▶ _Your objective_:
Out of the lines below, please list those that hold the string "gained".
[Records supplied Boundary: Start]
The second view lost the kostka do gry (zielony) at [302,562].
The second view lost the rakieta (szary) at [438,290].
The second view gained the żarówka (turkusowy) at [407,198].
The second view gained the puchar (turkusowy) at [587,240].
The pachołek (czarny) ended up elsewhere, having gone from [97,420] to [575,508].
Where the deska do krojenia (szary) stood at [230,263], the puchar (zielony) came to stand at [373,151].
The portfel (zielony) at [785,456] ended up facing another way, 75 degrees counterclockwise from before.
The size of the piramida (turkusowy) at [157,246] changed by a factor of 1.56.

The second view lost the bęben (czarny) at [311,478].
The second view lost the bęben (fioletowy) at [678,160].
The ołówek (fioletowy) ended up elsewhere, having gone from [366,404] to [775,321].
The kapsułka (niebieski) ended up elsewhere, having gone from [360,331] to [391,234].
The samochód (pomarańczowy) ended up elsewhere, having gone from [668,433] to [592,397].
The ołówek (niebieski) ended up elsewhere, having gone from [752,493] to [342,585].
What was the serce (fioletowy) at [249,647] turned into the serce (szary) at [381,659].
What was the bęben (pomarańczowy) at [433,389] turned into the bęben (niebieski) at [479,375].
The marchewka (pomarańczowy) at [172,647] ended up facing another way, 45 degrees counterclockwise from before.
[Records supplied Boundary: End]
[Records supplied Boundary: Start]
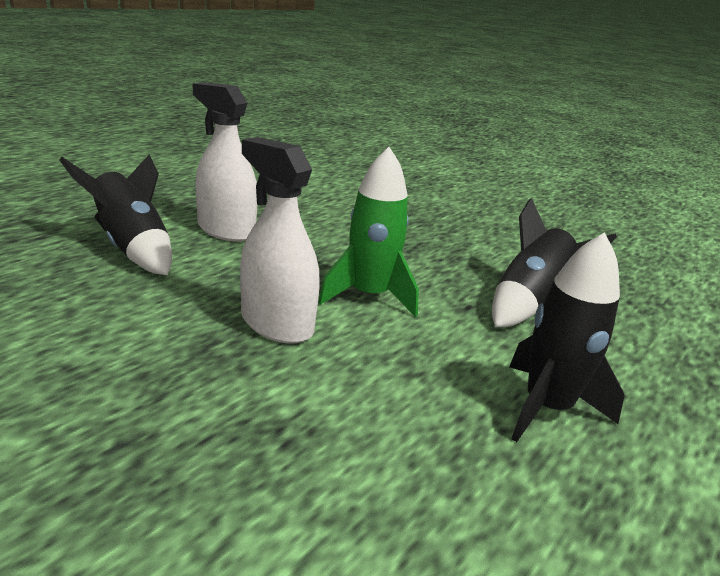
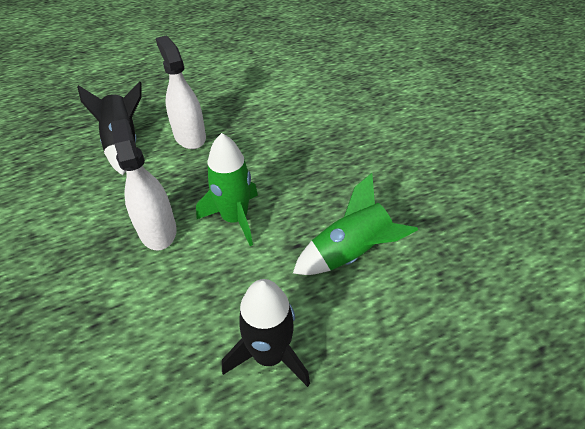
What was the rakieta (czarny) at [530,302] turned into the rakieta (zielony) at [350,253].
[Records supplied Boundary: End]
▶ _Response area_:
The second view gained the żarówka (turkusowy) at [407,198].
The second view gained the puchar (turkusowy) at [587,240].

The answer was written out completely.